EXERCISE MATERIALS ::

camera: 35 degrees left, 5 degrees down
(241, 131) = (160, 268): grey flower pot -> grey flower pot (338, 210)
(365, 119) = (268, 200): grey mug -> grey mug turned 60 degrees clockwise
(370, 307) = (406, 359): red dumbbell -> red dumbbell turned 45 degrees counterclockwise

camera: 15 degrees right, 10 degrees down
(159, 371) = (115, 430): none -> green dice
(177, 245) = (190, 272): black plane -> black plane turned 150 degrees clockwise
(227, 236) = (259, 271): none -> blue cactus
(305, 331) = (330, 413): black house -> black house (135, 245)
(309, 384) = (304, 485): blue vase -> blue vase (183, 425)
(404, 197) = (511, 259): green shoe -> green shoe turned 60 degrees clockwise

TO DO ::
Repeat the listing above exactly, keeping every word as it stands.

TASK ANSWER ::
camera: 35 degrees left, 5 degrees down
(241, 131) = (160, 268): grey flower pot -> grey flower pot (338, 210)
(365, 119) = (268, 200): grey mug -> grey mug turned 60 degrees clockwise
(370, 307) = (406, 359): red dumbbell -> red dumbbell turned 45 degrees counterclockwise

camera: 15 degrees right, 10 degrees down
(159, 371) = (115, 430): none -> green dice
(177, 245) = (190, 272): black plane -> black plane turned 150 degrees clockwise
(227, 236) = (259, 271): none -> blue cactus
(305, 331) = (330, 413): black house -> black house (135, 245)
(309, 384) = (304, 485): blue vase -> blue vase (183, 425)
(404, 197) = (511, 259): green shoe -> green shoe turned 60 degrees clockwise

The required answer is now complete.